— Exercise description —
Transcribe everything in the records exactly. Skip the images.

— Source records —
□ □ □

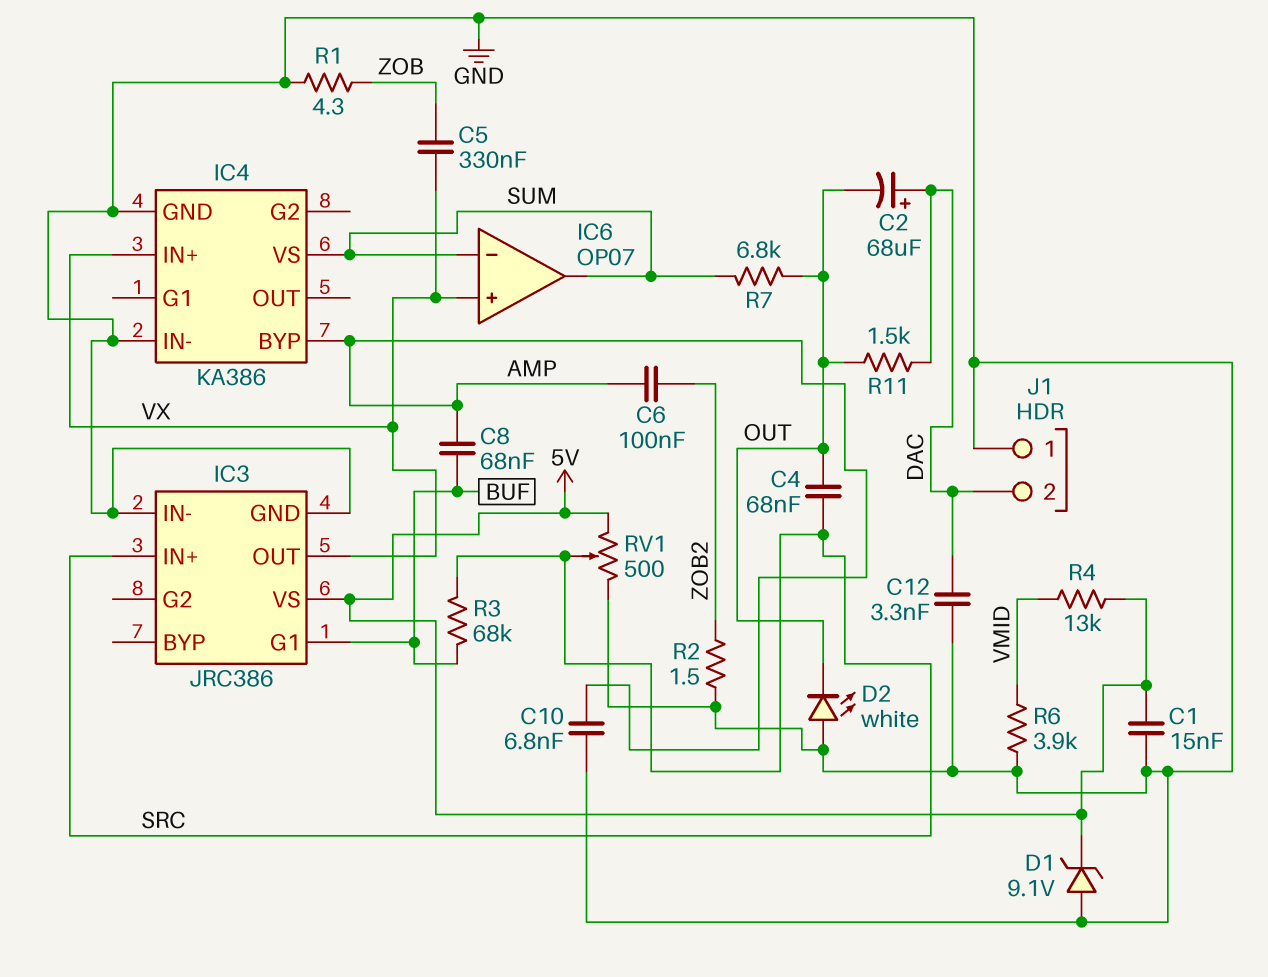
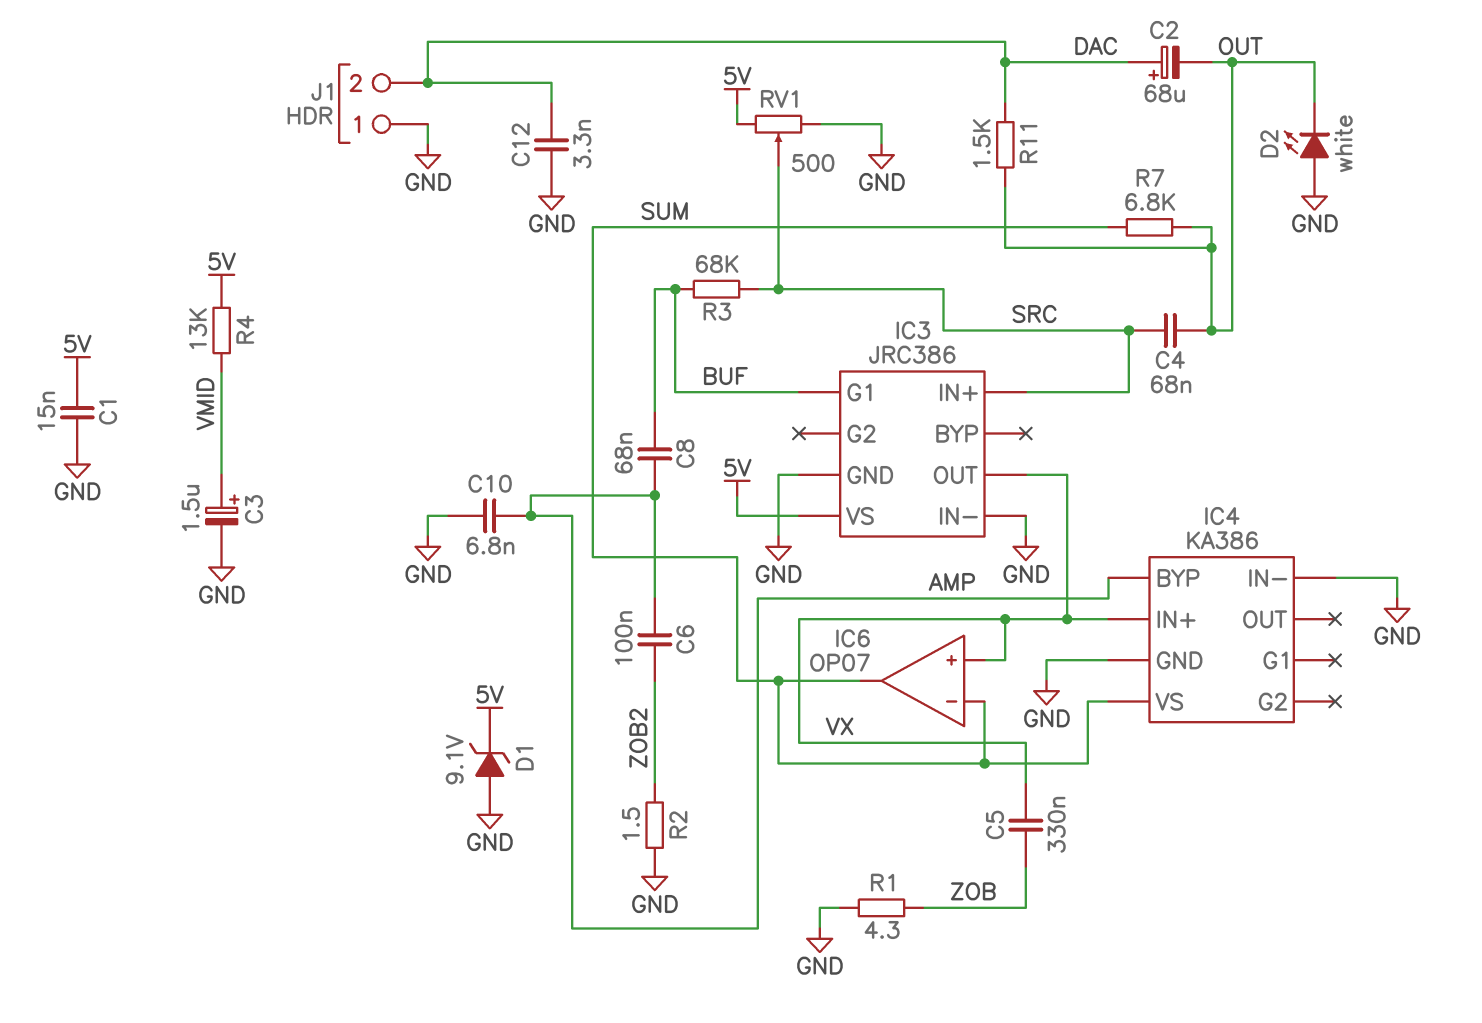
C3: none -> 1.5uF (plus VMID, minus GND)
R6: 3.9k (GND, VMID) -> none

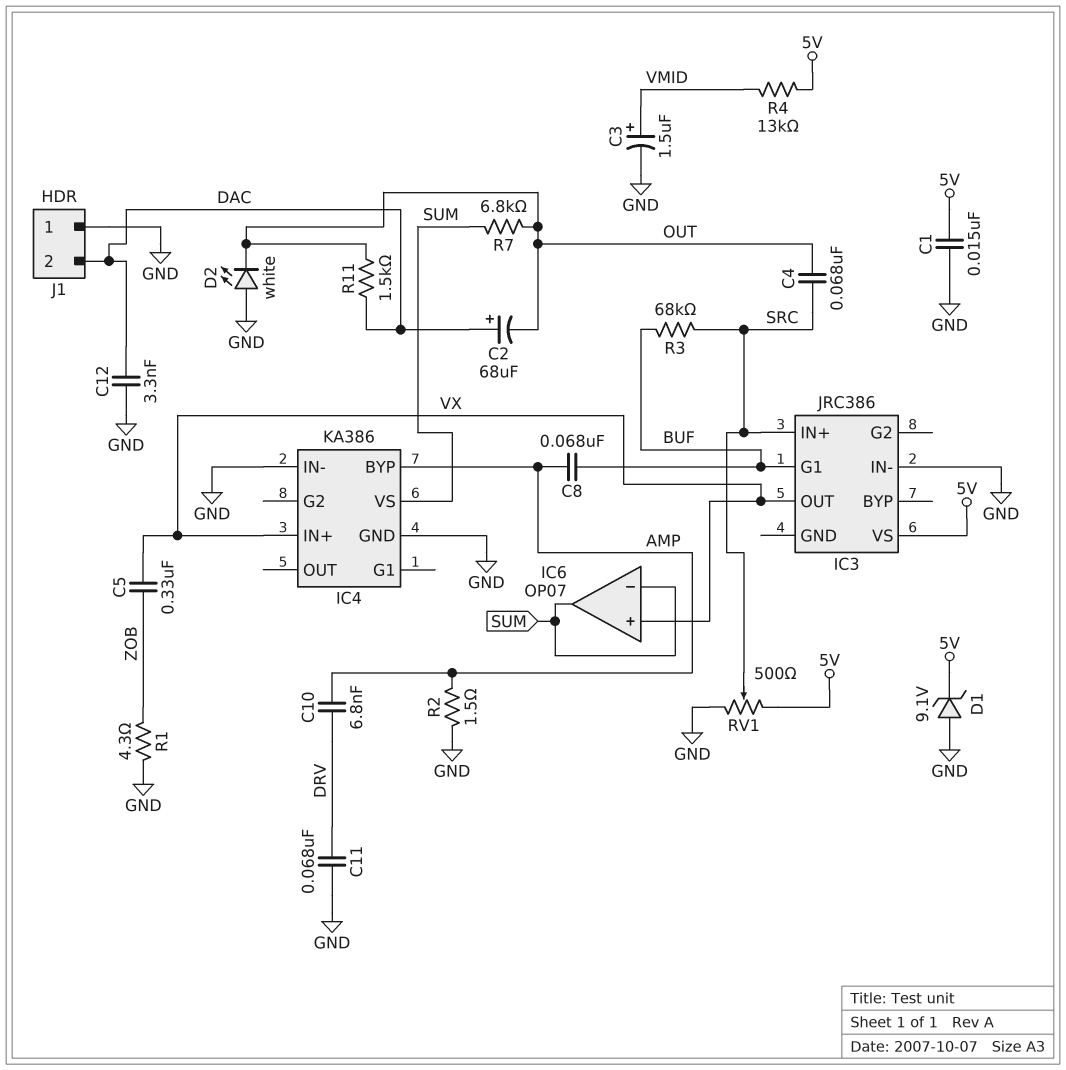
C6: 100nF (AMP, ZOB2) -> none
C10: 6.8nF (AMP, GND) -> 6.8nF (AMP, DRV)
C11: none -> 68nF (DRV, GND)
IC3 pin GND: GND -> none
R2: 1.5 (GND, ZOB2) -> 1.5 (AMP, GND)

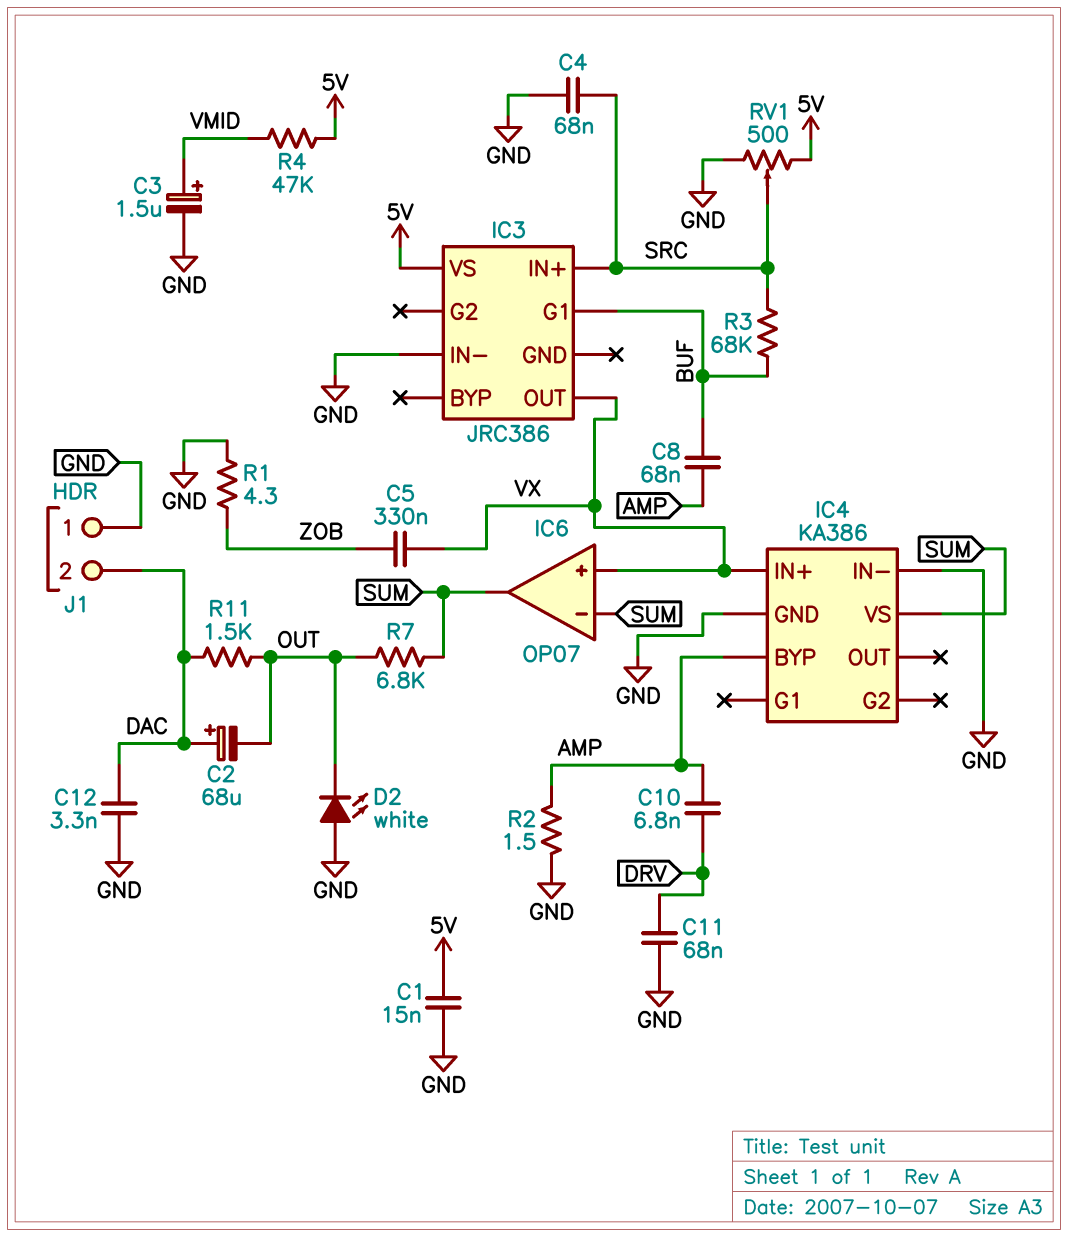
C4: 68nF (OUT, SRC) -> 68nF (GND, SRC)
D1: zener 9.1V (A GND, K 5V) -> none
R4: 13k (5V, VMID) -> 47k (5V, VMID)

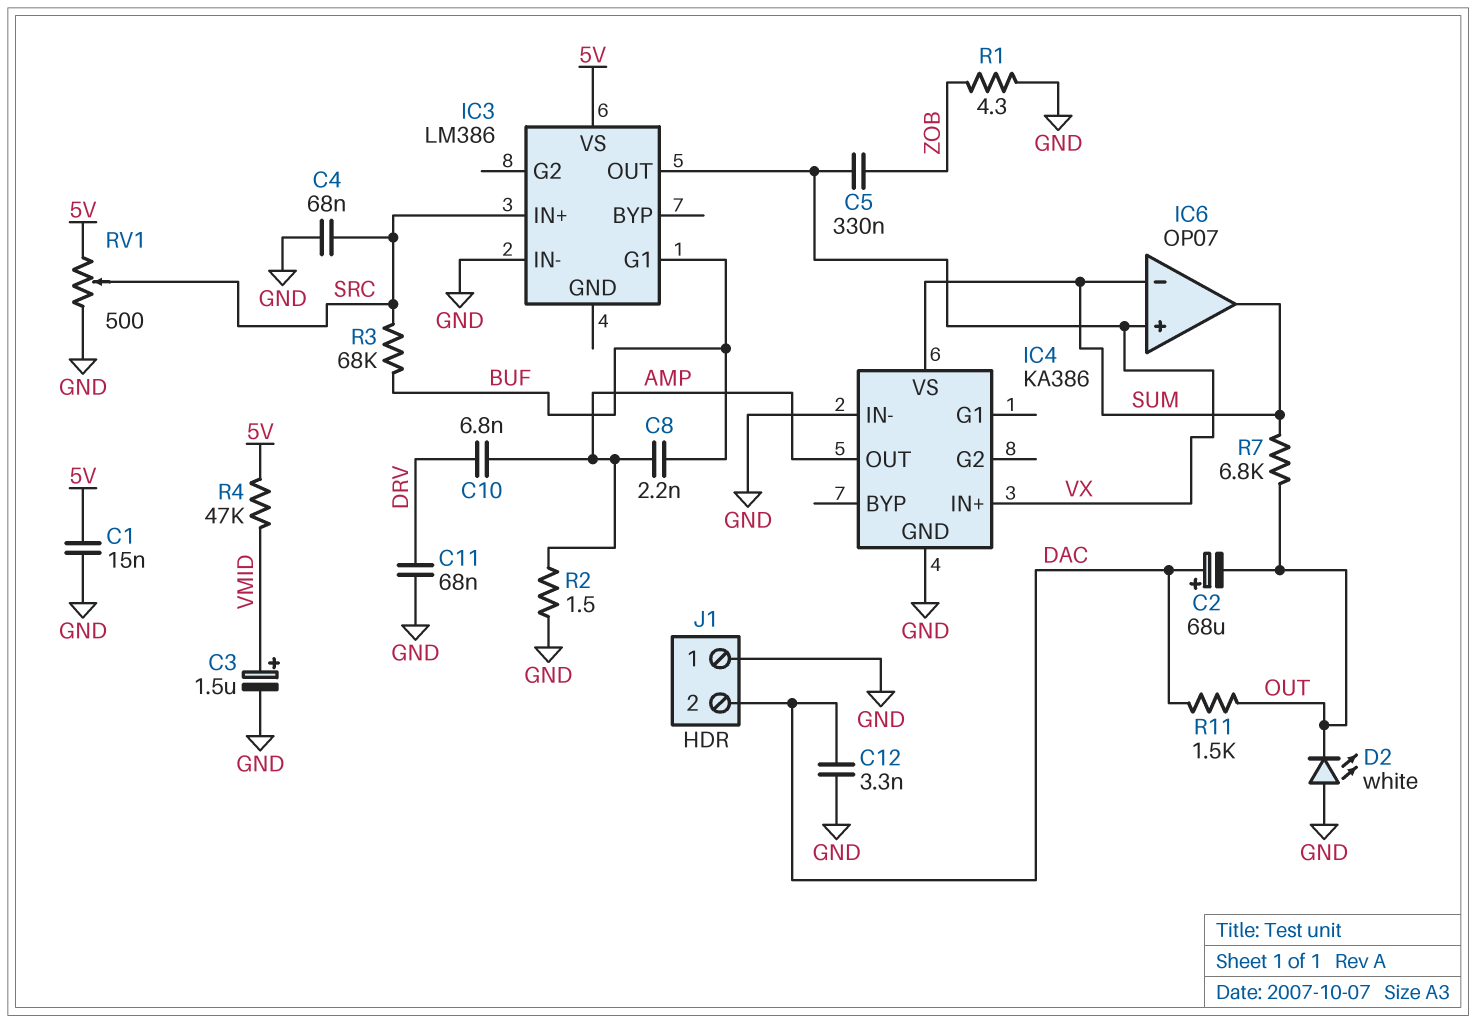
C8: 68nF (AMP, BUF) -> 2.2nF (AMP, BUF)
IC3: JRC386 -> LM386
IC4 pin BYP: AMP -> none
IC4 pin OUT: none -> AMP

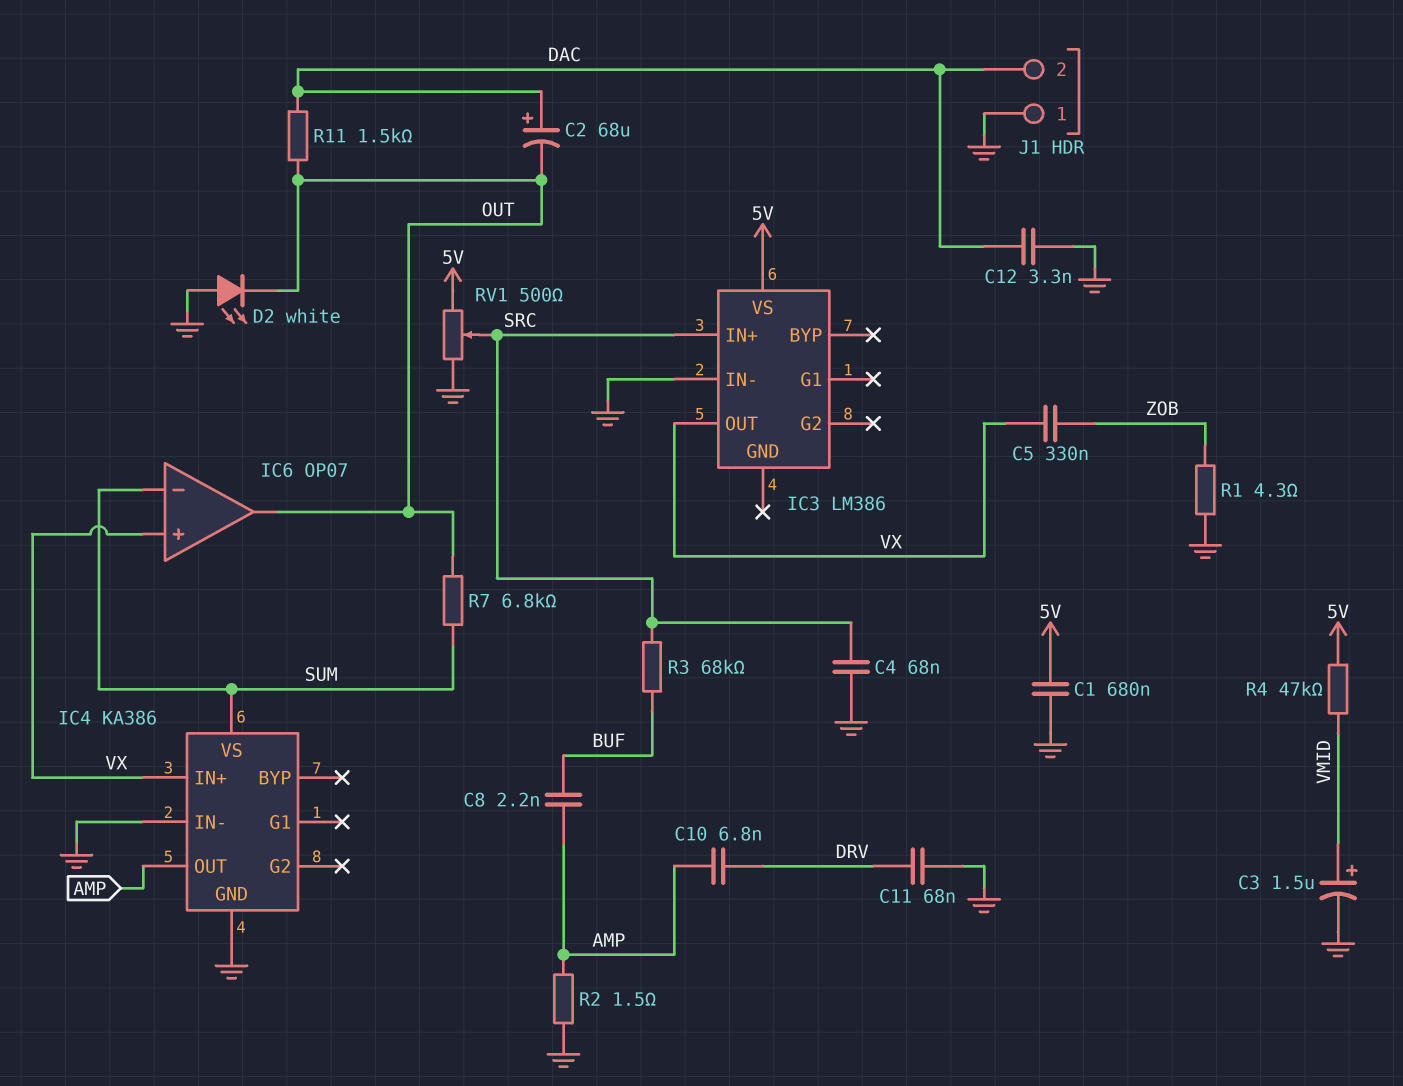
C1: 15nF (5V, GND) -> 680nF (5V, GND)
IC3 pin G1: BUF -> none
IC6 pin out: SUM -> OUT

□ □ □

— Worked solution —
C3: none -> 1.5uF (plus VMID, minus GND)
R6: 3.9k (GND, VMID) -> none

C6: 100nF (AMP, ZOB2) -> none
C10: 6.8nF (AMP, GND) -> 6.8nF (AMP, DRV)
C11: none -> 68nF (DRV, GND)
IC3 pin GND: GND -> none
R2: 1.5 (GND, ZOB2) -> 1.5 (AMP, GND)

C4: 68nF (OUT, SRC) -> 68nF (GND, SRC)
D1: zener 9.1V (A GND, K 5V) -> none
R4: 13k (5V, VMID) -> 47k (5V, VMID)

C8: 68nF (AMP, BUF) -> 2.2nF (AMP, BUF)
IC3: JRC386 -> LM386
IC4 pin BYP: AMP -> none
IC4 pin OUT: none -> AMP

C1: 15nF (5V, GND) -> 680nF (5V, GND)
IC3 pin G1: BUF -> none
IC6 pin out: SUM -> OUT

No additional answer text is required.